▶ _INFORMATION SUPPLIED_
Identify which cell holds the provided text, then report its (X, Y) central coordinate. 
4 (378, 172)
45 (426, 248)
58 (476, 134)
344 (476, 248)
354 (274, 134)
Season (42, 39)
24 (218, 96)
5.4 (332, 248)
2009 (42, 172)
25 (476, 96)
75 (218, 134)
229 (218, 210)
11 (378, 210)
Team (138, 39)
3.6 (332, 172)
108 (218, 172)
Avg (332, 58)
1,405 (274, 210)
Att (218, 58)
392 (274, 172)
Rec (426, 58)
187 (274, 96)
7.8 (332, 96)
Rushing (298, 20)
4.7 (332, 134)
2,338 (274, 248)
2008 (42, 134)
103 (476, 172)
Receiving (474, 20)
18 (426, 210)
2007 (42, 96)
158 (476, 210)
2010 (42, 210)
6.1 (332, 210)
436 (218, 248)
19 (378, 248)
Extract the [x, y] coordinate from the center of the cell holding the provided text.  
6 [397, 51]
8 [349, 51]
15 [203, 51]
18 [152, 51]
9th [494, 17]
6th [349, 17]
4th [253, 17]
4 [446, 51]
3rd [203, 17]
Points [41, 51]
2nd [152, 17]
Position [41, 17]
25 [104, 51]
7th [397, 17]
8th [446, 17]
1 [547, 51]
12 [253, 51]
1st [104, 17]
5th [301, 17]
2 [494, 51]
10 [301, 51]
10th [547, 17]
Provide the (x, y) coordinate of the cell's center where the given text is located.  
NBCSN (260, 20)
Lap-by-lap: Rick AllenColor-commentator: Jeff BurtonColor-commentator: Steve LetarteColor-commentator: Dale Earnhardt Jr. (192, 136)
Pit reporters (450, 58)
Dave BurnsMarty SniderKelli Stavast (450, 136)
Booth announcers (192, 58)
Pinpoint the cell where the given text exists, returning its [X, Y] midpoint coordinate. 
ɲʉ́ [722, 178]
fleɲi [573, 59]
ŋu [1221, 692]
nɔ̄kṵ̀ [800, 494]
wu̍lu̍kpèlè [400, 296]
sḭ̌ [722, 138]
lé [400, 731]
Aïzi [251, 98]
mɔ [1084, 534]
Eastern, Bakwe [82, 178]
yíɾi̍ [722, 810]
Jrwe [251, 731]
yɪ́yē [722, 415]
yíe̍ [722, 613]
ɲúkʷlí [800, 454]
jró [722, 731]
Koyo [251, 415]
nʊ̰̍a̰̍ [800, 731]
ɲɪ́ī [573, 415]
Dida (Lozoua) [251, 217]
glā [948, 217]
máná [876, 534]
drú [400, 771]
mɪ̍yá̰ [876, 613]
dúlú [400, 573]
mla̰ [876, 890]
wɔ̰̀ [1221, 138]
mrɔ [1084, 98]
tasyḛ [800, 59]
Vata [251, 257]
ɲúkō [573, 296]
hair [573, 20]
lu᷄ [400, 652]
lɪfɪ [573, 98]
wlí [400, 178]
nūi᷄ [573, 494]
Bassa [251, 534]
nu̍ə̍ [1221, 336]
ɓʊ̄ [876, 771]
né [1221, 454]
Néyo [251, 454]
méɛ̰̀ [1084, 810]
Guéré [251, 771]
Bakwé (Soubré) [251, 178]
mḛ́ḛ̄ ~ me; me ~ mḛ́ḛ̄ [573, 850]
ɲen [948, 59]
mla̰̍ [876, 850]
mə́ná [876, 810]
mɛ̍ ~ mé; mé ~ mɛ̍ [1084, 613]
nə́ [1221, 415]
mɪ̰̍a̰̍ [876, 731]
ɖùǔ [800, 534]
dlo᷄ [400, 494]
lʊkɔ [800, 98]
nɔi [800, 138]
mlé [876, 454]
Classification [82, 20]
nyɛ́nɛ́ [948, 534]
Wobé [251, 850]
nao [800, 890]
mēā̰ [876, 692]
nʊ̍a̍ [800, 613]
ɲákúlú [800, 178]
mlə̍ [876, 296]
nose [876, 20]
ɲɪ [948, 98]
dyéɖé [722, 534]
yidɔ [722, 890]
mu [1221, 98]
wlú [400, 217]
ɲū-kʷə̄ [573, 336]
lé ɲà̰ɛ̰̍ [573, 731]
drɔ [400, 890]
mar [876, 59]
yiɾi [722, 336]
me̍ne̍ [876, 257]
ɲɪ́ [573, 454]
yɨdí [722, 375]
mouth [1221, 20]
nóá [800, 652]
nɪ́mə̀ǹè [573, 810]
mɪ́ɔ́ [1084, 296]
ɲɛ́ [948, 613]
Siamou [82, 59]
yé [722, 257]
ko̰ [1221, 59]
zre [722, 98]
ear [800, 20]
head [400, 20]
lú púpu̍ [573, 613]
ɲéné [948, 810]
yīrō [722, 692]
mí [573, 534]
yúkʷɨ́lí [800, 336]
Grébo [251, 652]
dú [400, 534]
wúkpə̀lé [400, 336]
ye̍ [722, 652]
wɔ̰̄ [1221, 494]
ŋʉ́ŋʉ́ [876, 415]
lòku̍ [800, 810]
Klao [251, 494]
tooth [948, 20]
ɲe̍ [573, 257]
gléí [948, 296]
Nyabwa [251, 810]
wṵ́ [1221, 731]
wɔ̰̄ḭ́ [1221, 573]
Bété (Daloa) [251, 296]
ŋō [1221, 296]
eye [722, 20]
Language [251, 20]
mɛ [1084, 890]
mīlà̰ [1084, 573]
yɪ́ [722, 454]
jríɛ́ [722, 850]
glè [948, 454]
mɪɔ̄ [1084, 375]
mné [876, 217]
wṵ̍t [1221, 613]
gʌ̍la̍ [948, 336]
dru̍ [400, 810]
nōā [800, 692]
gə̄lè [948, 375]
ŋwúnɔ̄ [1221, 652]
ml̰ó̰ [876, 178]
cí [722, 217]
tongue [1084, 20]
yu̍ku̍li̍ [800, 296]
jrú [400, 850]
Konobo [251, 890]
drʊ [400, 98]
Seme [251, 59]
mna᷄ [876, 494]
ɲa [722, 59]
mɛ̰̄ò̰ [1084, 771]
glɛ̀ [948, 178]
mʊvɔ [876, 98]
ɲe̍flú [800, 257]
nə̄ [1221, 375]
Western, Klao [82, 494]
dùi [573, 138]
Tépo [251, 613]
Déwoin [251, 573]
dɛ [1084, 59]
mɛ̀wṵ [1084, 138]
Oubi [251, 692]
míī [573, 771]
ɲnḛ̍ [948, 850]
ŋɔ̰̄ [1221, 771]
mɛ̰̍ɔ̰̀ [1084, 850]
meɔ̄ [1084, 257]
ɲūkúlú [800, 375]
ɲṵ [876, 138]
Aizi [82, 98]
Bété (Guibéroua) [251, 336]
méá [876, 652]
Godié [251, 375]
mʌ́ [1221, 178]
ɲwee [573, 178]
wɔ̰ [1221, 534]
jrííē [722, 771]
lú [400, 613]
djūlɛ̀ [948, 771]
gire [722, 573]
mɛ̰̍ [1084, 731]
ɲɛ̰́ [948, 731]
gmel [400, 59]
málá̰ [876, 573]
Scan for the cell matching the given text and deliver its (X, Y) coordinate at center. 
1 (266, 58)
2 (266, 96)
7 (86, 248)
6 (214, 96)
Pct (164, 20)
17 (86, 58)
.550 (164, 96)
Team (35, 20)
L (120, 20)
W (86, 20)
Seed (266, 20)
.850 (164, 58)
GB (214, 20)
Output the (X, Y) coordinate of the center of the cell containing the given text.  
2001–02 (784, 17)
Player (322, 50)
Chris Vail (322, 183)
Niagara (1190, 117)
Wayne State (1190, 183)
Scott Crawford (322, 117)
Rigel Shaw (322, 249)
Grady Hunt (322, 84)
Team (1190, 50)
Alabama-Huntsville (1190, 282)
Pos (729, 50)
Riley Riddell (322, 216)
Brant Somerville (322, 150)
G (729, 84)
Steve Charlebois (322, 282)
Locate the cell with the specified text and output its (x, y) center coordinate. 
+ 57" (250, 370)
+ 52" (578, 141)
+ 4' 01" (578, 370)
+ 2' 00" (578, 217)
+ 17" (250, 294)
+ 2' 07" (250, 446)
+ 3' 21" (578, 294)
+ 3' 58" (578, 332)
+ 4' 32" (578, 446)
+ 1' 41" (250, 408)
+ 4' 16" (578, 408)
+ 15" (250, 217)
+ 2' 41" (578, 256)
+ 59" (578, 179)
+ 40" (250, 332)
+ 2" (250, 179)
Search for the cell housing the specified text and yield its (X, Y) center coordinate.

▶ _TASK DESCRIPTION_
Can you print the data word for word, from its first line down to and including the line that contains "18 [152, 51]"?

▶ _EXERCISE RESPONSE_
Identify which cell holds the provided text, then report its (X, Y) central coordinate. 
4 (378, 172)
45 (426, 248)
58 (476, 134)
344 (476, 248)
354 (274, 134)
Season (42, 39)
24 (218, 96)
5.4 (332, 248)
2009 (42, 172)
25 (476, 96)
75 (218, 134)
229 (218, 210)
11 (378, 210)
Team (138, 39)
3.6 (332, 172)
108 (218, 172)
Avg (332, 58)
1,405 (274, 210)
Att (218, 58)
392 (274, 172)
Rec (426, 58)
187 (274, 96)
7.8 (332, 96)
Rushing (298, 20)
4.7 (332, 134)
2,338 (274, 248)
2008 (42, 134)
103 (476, 172)
Receiving (474, 20)
18 (426, 210)
2007 (42, 96)
158 (476, 210)
2010 (42, 210)
6.1 (332, 210)
436 (218, 248)
19 (378, 248)
Extract the [x, y] coordinate from the center of the cell holding the provided text.  
6 [397, 51]
8 [349, 51]
15 [203, 51]
18 [152, 51]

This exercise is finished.